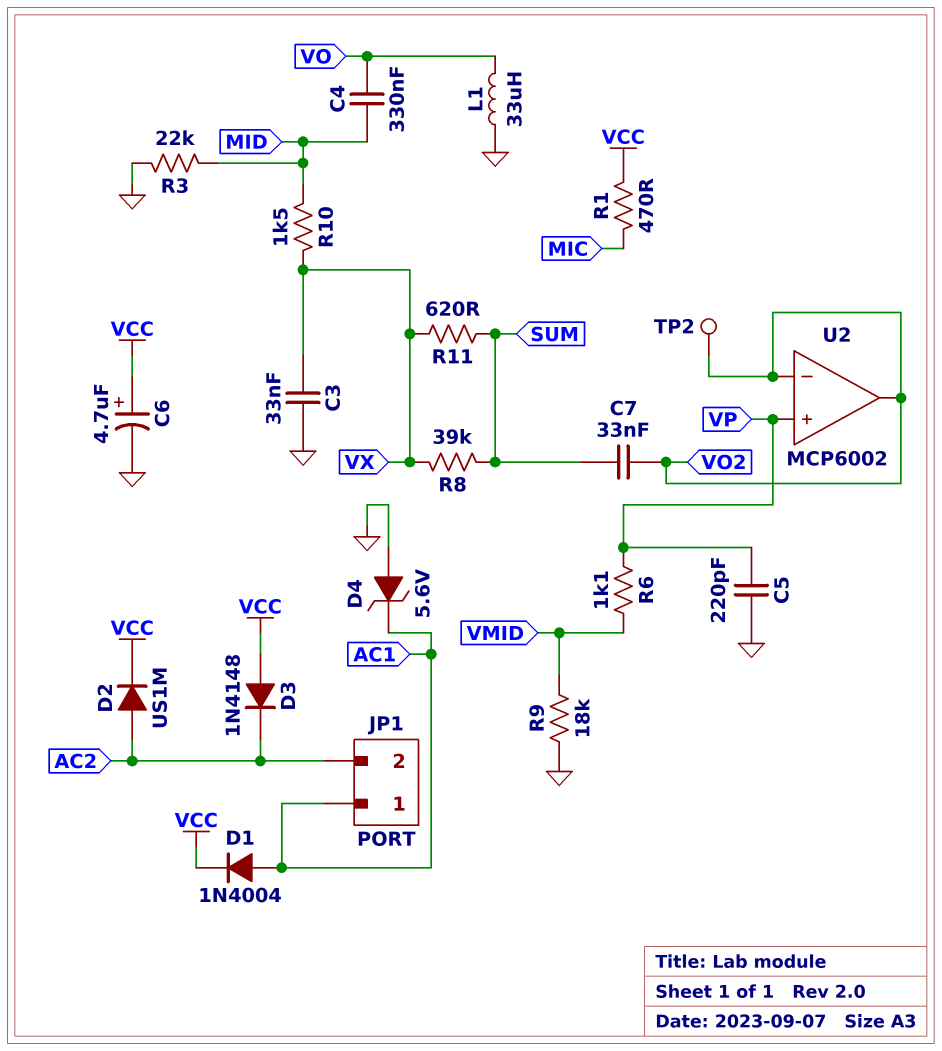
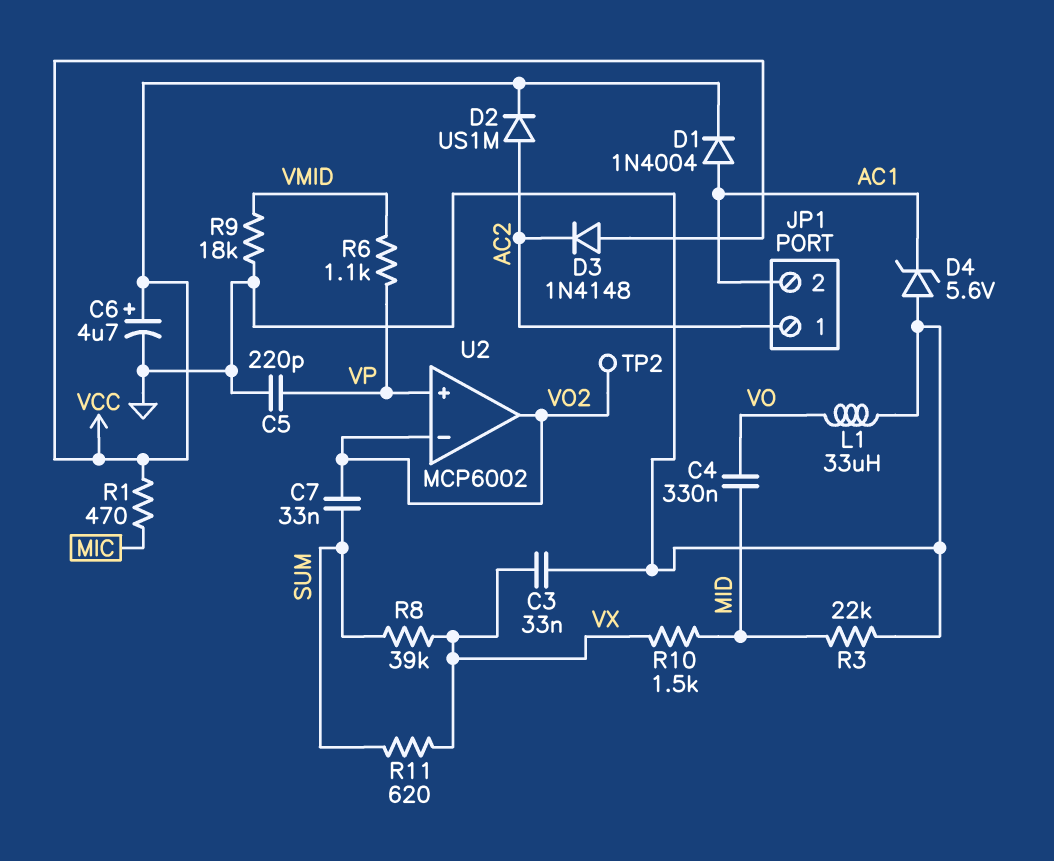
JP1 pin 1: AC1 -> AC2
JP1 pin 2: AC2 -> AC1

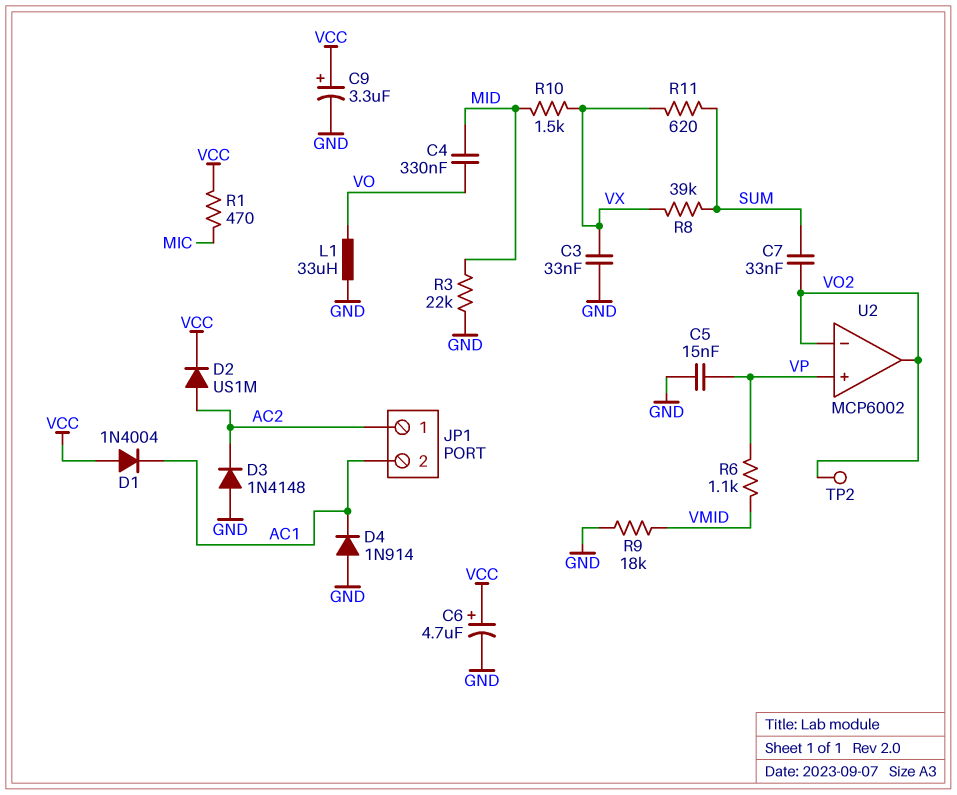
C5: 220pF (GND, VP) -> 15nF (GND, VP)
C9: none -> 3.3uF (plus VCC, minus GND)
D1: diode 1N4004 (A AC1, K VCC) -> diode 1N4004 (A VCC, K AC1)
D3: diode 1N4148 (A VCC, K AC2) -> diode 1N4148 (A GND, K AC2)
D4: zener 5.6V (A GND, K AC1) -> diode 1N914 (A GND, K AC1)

--------------------------------

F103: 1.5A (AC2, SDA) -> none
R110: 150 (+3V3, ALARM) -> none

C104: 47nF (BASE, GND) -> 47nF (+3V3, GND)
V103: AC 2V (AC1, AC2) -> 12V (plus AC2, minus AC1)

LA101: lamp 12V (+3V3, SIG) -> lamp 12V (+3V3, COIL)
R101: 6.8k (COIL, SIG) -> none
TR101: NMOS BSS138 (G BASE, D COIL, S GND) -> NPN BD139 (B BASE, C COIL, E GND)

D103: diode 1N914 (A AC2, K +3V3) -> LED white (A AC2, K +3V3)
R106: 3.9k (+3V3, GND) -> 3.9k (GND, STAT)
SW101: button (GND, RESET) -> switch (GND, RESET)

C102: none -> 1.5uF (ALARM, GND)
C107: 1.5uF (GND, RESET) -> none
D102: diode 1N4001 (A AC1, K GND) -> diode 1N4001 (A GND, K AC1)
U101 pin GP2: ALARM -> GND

--------------------------------

_What is expected_
For the word "BASE", say how many lines of the listing contain it; give the number alone.

_Completed task_
2